Task goal
In the entries below, find the lines with the word "cyan" and copy them.

Colored object listings
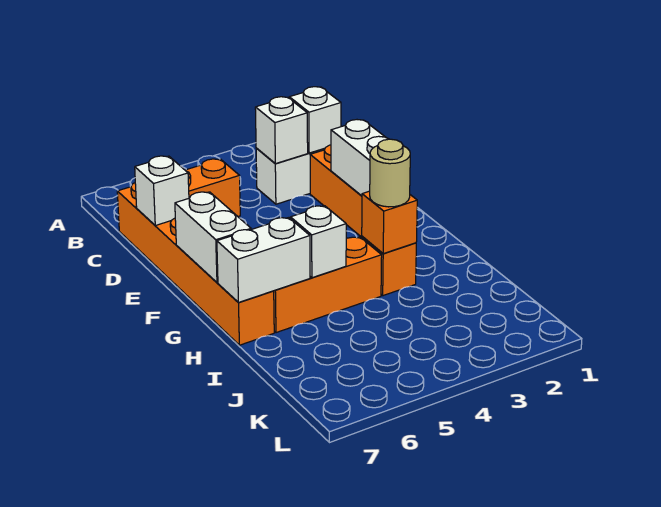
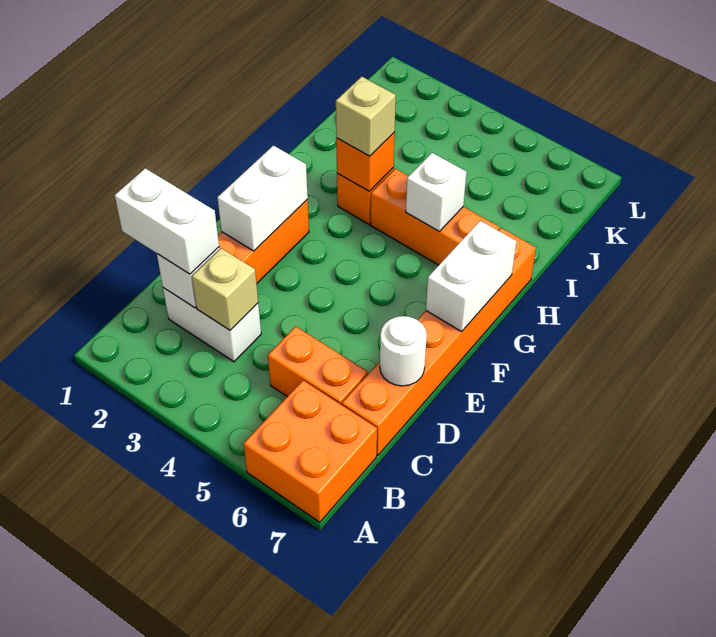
none -> orange brick A6:B7 level 1
white brick C3 level 2 -> tan brick C3 level 2
white brick D7 level 2 -> white round brick D7 level 2
tan round brick H3 level 3 -> tan brick H3 level 3
white brick H6:H7 level 2 -> white brick C1:C2 level 3

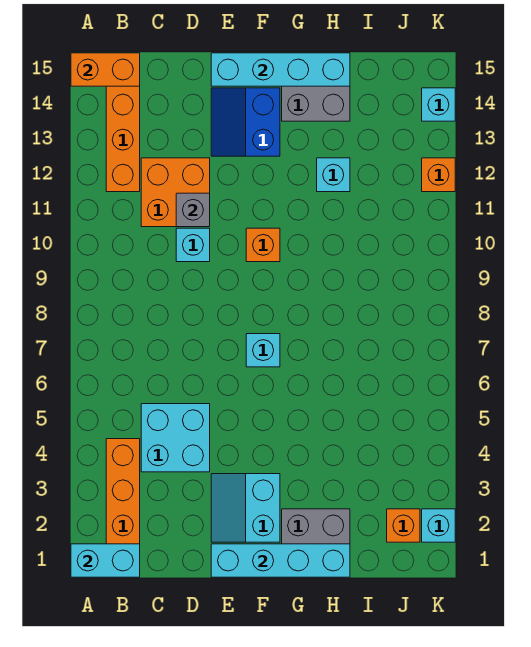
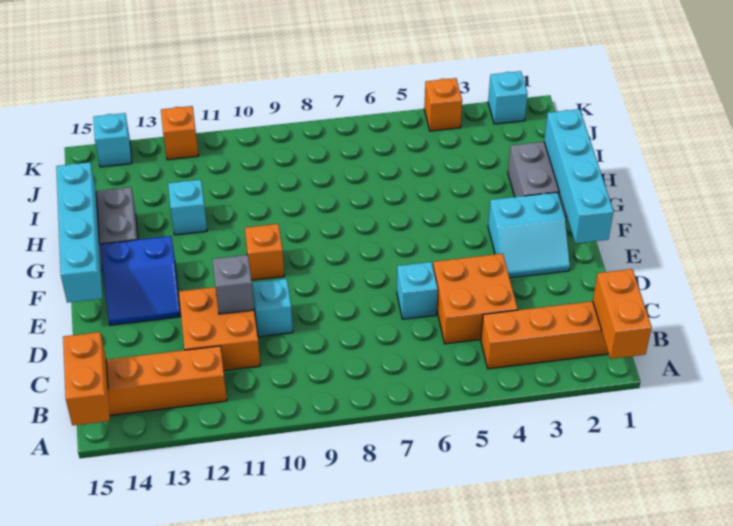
cyan brick A1:B1 level 2 -> orange brick A1:B1 level 2
cyan brick C4:D5 level 1 -> orange brick C4:D5 level 1
cyan brick F7 level 1 -> cyan brick D6 level 1
orange brick J2 level 1 -> orange brick K4 level 1

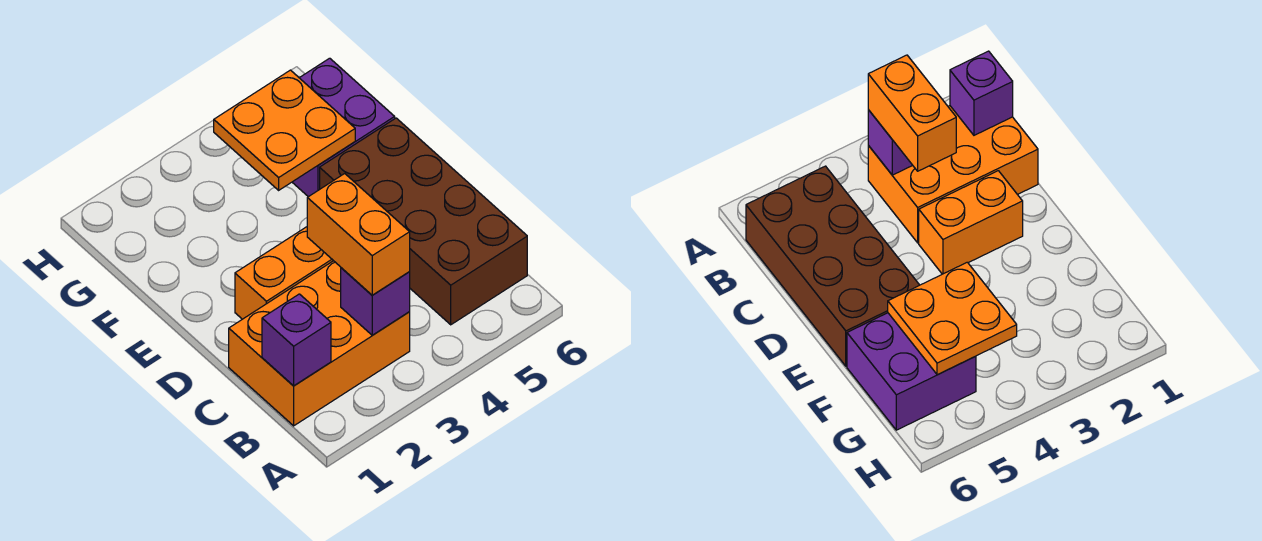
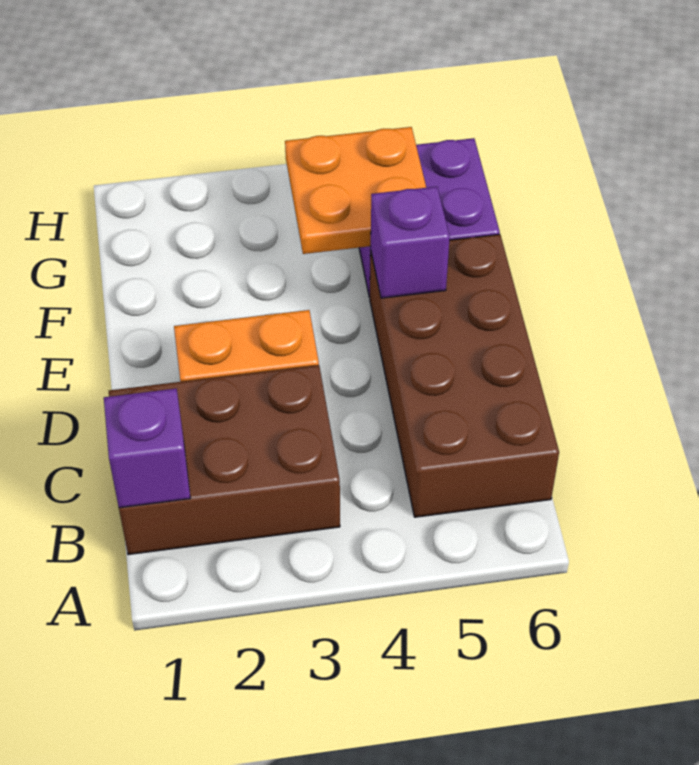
orange brick B1:C3 level 1 -> brown brick B1:C3 level 1
purple brick B3 level 2 -> purple brick E5 level 2
orange brick B3:C3 level 3 -> none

Output for this exercise
cyan brick A1:B1 level 2 -> orange brick A1:B1 level 2
cyan brick C4:D5 level 1 -> orange brick C4:D5 level 1
cyan brick F7 level 1 -> cyan brick D6 level 1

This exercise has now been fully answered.